Say how many lines of the data below have the word "turquoise" in them. Add nothing else.

··· Extracted entries ···

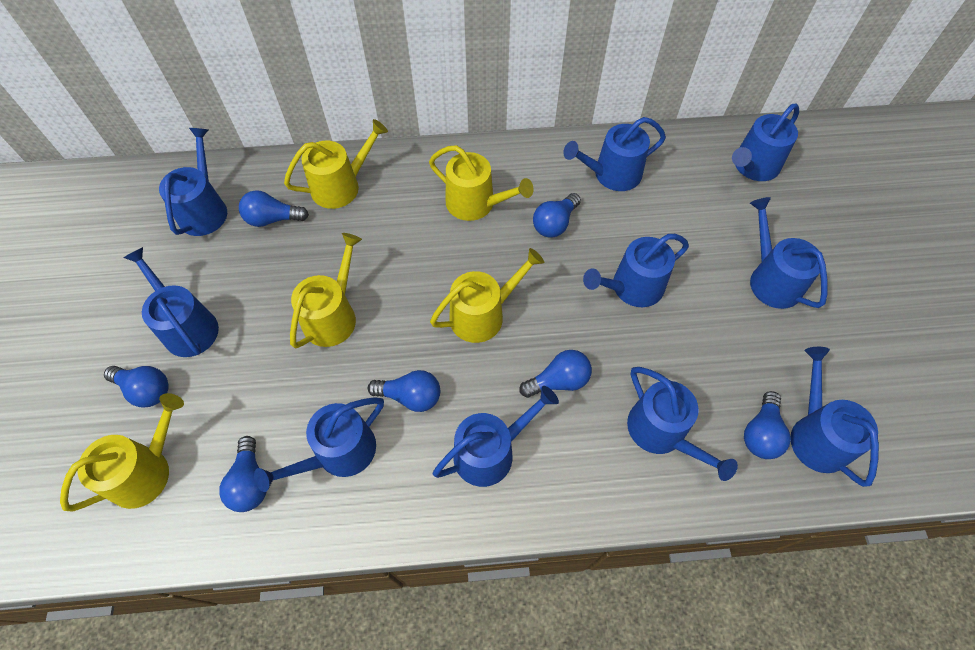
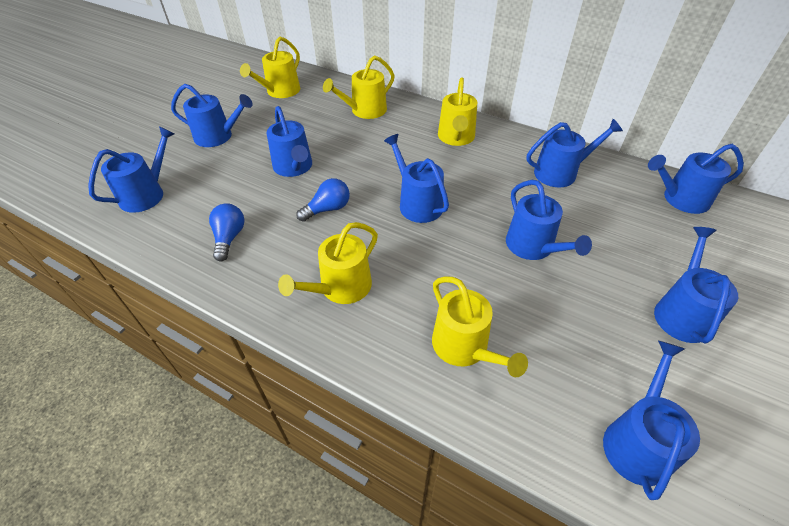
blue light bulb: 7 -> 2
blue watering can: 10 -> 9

···
··· Extracted entries ···

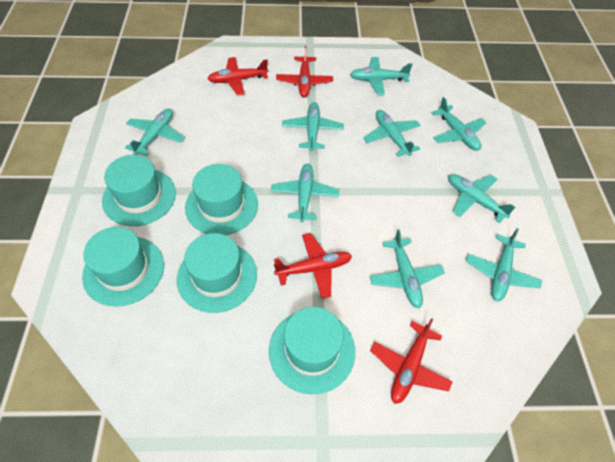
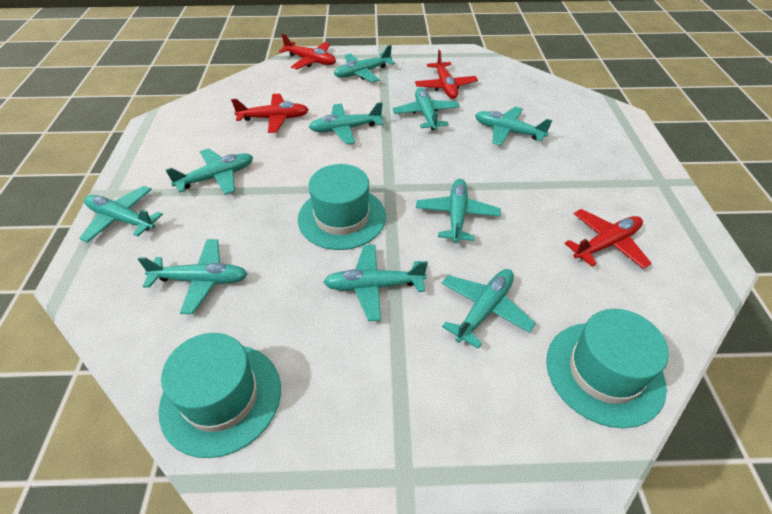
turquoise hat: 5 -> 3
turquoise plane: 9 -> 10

···

▶ [Answer for this exercise] 2